*Your objective*: Each line in the records below, from the one that contains "camera: 70 degrees right, 5 degrees down" to the one that contains "move | EmeraldSandTimer", should be reproduced exactly, the first and last included.

*Available data*:
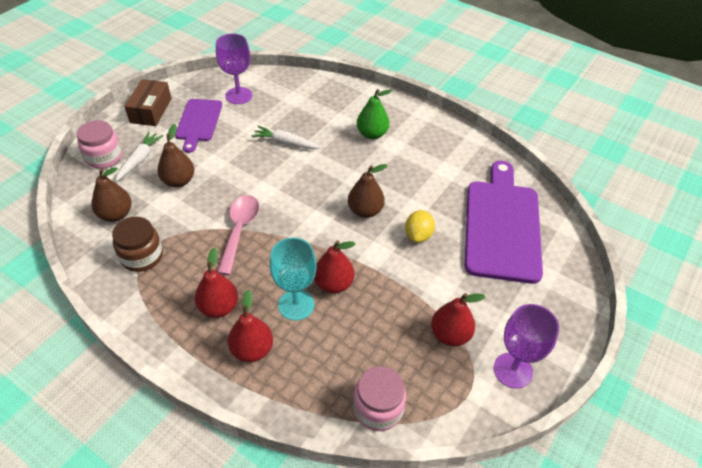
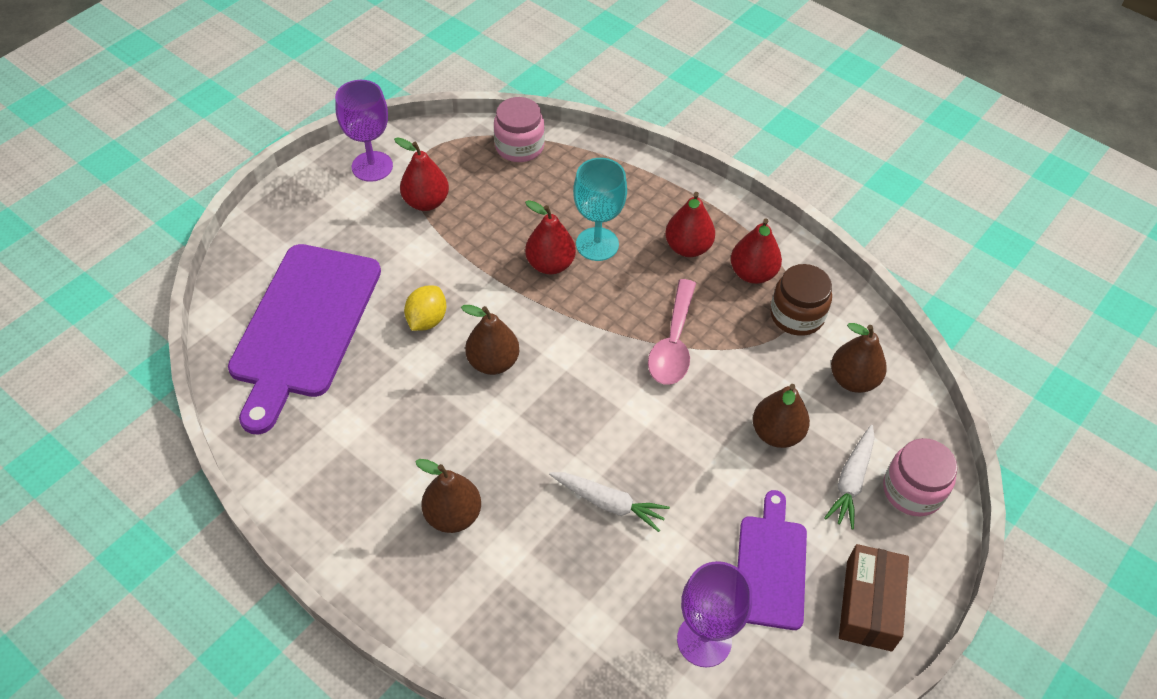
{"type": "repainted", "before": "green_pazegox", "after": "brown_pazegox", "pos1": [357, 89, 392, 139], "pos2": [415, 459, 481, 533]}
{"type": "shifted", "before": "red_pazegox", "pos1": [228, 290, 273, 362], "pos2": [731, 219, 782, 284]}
==
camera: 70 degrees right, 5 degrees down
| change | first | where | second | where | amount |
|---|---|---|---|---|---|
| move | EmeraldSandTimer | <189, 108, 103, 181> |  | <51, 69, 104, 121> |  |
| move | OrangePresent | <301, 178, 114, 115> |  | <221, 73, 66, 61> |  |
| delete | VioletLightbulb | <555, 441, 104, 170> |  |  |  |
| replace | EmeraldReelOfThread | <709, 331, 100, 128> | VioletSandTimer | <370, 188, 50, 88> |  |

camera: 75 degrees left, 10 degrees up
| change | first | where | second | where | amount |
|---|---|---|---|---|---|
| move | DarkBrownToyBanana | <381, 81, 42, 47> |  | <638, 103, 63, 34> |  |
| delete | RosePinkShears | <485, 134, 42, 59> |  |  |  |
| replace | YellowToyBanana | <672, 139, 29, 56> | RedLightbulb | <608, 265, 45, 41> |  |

*Answer to the problem*:
camera: 70 degrees right, 5 degrees down
| change | first | where | second | where | amount |
|---|---|---|---|---|---|
| move | EmeraldSandTimer | <189, 108, 103, 181> |  | <51, 69, 104, 121> |  |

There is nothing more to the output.